— BEGIN —

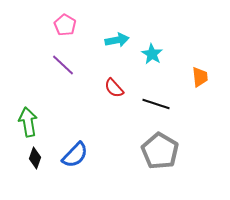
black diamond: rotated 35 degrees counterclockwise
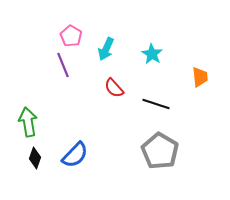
pink pentagon: moved 6 px right, 11 px down
cyan arrow: moved 11 px left, 9 px down; rotated 125 degrees clockwise
purple line: rotated 25 degrees clockwise
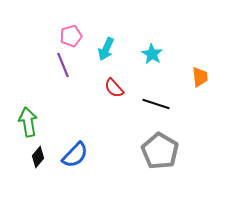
pink pentagon: rotated 25 degrees clockwise
black diamond: moved 3 px right, 1 px up; rotated 20 degrees clockwise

— END —

> _Brief_: Copy every line above word for word, and leave the pictures out of your answer.

> _The output_:
black diamond: rotated 35 degrees counterclockwise
pink pentagon: moved 6 px right, 11 px down
cyan arrow: moved 11 px left, 9 px down; rotated 125 degrees clockwise
purple line: rotated 25 degrees clockwise
pink pentagon: rotated 25 degrees clockwise
black diamond: moved 3 px right, 1 px up; rotated 20 degrees clockwise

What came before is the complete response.